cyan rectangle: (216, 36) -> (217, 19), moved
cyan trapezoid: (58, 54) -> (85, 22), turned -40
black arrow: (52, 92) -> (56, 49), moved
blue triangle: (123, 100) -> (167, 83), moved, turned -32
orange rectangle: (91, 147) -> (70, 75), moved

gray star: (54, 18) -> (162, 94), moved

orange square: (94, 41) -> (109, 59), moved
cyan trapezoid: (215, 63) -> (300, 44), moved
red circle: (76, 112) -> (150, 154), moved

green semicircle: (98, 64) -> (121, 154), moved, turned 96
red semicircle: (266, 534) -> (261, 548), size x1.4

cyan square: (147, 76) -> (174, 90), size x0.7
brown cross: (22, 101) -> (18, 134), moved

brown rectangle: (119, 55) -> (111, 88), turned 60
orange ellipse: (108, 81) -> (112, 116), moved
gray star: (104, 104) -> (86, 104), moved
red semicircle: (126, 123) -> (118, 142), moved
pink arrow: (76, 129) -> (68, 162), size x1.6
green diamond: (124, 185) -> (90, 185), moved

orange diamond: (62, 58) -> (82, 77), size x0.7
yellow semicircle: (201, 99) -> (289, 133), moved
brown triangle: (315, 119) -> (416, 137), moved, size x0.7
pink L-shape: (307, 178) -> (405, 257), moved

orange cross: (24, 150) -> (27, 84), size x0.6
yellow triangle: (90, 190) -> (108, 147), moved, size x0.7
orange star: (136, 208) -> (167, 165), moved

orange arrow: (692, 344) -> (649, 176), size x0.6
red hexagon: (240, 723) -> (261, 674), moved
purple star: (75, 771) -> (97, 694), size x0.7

....

Aim of the task: Once the line with "green diamond: (124, 185) -> (90, 185), moved" has been found in the records above, retype it and every line after it exactly, and include nothing else.

Exercise answer:
green diamond: (124, 185) -> (90, 185), moved

orange diamond: (62, 58) -> (82, 77), size x0.7
yellow semicircle: (201, 99) -> (289, 133), moved
brown triangle: (315, 119) -> (416, 137), moved, size x0.7
pink L-shape: (307, 178) -> (405, 257), moved

orange cross: (24, 150) -> (27, 84), size x0.6
yellow triangle: (90, 190) -> (108, 147), moved, size x0.7
orange star: (136, 208) -> (167, 165), moved

orange arrow: (692, 344) -> (649, 176), size x0.6
red hexagon: (240, 723) -> (261, 674), moved
purple star: (75, 771) -> (97, 694), size x0.7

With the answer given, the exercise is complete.